## Extracted records
· · ·

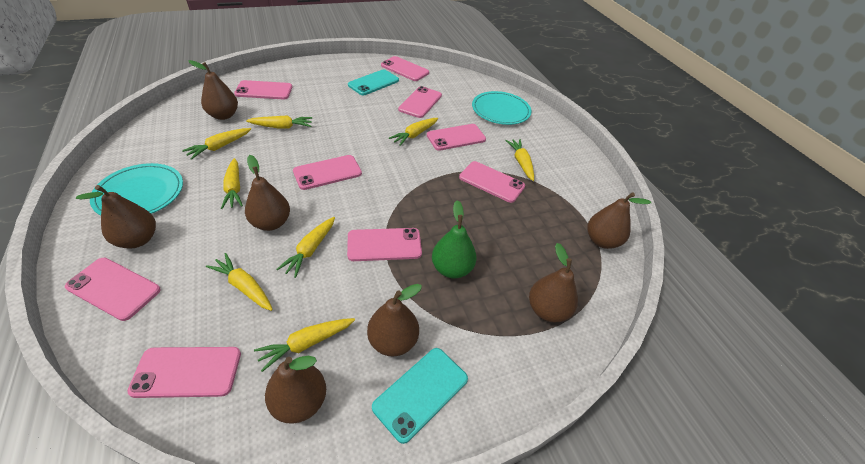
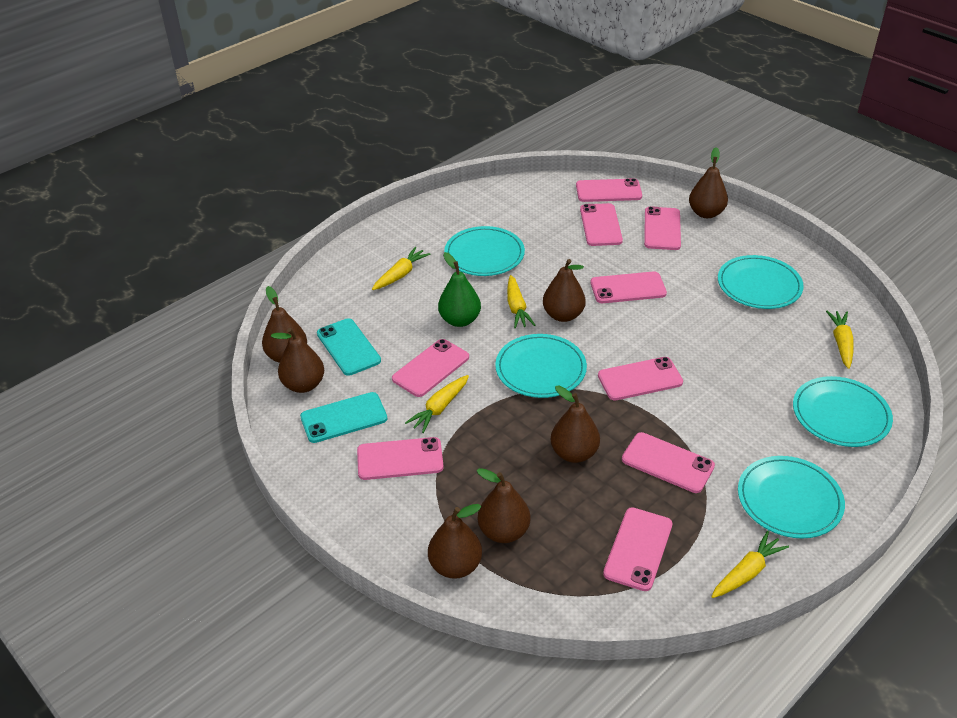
turquoise plate: 2 -> 5
yellow carrot: 8 -> 5

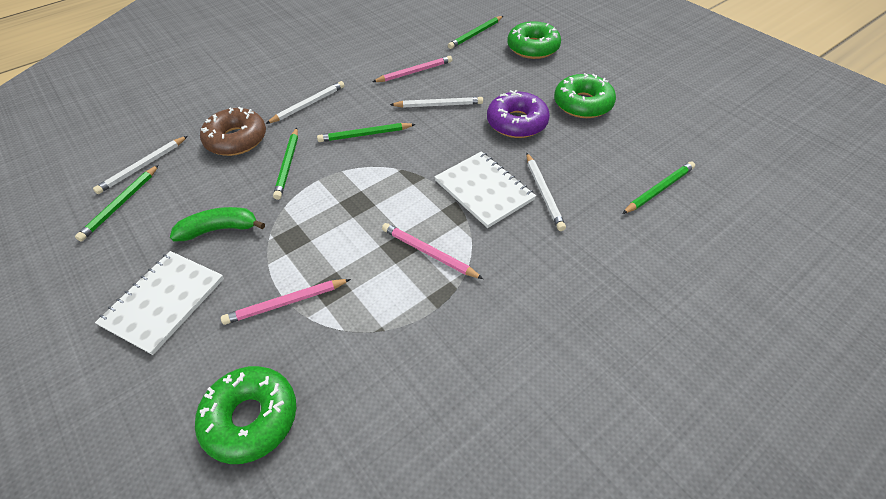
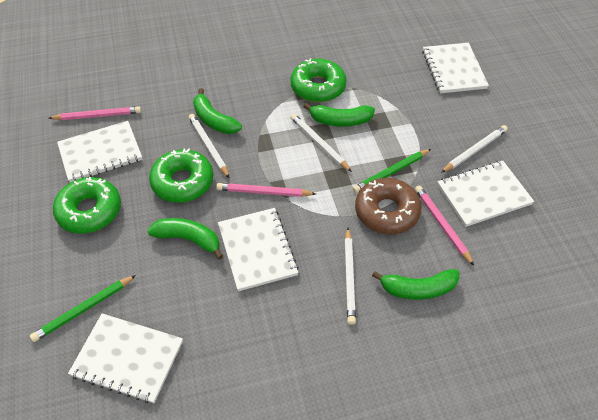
green banana: 1 -> 4
green pencil: 5 -> 2
purple donut: 1 -> 0
white notebook: 2 -> 5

· · ·

## Exercise aim
Each line from the one that contains "green banana: 1 -> 4" through the end of the records must be repeated exactly. No other line belongs in the answer.

## Output for this task
green banana: 1 -> 4
green pencil: 5 -> 2
purple donut: 1 -> 0
white notebook: 2 -> 5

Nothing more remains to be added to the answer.